» **Given records**:

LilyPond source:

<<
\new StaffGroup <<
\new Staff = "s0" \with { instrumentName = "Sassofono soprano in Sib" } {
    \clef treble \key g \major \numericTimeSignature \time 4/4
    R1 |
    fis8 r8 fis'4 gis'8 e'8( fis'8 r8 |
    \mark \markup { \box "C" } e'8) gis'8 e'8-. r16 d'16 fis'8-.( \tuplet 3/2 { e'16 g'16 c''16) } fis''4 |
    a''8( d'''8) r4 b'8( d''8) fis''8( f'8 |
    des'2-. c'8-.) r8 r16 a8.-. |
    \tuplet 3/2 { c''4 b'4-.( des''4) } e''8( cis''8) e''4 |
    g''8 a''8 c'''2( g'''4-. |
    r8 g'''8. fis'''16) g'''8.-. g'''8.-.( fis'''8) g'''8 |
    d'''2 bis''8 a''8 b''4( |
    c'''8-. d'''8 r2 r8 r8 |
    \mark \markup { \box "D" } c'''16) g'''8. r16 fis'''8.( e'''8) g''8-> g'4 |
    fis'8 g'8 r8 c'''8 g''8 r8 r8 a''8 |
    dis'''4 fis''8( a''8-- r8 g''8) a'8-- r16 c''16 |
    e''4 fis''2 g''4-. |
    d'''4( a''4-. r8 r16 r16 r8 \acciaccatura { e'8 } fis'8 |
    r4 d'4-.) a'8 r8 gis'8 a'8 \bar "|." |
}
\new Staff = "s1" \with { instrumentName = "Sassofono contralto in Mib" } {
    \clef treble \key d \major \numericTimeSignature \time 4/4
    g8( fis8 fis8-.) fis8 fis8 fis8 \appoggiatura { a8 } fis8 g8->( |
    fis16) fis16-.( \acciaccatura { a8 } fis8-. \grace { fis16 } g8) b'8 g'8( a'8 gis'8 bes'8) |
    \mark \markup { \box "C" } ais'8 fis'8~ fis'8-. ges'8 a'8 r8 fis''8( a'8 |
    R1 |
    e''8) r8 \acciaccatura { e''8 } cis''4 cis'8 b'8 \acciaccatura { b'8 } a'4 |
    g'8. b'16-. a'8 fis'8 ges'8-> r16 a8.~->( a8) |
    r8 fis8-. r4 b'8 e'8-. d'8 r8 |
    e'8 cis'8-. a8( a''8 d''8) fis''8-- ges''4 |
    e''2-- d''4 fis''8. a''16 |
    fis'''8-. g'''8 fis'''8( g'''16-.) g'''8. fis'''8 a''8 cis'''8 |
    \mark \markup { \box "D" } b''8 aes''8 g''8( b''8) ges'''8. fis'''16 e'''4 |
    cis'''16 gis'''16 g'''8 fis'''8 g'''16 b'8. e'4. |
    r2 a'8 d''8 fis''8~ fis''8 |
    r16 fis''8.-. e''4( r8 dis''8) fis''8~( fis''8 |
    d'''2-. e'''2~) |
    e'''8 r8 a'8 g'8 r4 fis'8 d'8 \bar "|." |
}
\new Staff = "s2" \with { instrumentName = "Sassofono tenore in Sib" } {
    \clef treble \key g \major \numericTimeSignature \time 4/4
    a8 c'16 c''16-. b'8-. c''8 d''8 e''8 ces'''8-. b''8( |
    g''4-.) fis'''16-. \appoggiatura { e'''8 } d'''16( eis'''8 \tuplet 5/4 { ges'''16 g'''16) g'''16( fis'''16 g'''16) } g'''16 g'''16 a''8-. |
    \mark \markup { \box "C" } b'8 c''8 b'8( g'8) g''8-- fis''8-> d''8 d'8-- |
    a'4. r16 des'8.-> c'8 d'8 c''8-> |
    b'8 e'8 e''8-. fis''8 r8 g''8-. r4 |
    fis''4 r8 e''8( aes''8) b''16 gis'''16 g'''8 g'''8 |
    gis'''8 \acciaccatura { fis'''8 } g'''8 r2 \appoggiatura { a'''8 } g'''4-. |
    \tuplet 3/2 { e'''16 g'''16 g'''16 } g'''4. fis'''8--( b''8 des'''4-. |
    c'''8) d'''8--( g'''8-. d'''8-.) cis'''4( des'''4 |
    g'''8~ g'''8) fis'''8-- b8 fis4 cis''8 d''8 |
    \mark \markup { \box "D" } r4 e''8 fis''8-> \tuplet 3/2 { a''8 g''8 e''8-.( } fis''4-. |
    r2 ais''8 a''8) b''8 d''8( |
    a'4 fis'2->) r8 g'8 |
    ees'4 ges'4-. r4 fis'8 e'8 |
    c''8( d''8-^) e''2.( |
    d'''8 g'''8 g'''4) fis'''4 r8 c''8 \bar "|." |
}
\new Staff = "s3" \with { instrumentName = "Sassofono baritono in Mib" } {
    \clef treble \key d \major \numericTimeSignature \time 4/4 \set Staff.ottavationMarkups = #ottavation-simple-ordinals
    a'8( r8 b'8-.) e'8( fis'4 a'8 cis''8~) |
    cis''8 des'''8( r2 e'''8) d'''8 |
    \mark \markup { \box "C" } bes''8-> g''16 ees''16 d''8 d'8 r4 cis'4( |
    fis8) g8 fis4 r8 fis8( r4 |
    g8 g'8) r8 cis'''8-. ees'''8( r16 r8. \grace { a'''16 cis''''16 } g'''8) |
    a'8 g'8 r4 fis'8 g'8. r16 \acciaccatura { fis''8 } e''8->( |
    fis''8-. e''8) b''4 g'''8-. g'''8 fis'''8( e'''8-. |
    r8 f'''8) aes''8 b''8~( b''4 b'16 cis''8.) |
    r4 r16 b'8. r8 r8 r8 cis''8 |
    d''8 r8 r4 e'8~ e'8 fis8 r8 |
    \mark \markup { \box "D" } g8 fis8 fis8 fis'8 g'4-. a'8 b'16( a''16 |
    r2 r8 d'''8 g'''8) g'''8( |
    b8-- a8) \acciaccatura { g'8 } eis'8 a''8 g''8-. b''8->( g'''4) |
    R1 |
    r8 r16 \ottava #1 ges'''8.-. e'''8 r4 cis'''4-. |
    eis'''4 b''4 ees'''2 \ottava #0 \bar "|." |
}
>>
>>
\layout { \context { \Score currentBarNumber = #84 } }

» **Problem description**: Extract every line of the LilyPond source above that contains the string "major", copying each one unchanged.

» **Finished task**:
    \clef treble \key g \major \numericTimeSignature \time 4/4
    \clef treble \key d \major \numericTimeSignature \time 4/4
    \clef treble \key g \major \numericTimeSignature \time 4/4
    \clef treble \key d \major \numericTimeSignature \time 4/4 \set Staff.ottavationMarkups = #ottavation-simple-ordinals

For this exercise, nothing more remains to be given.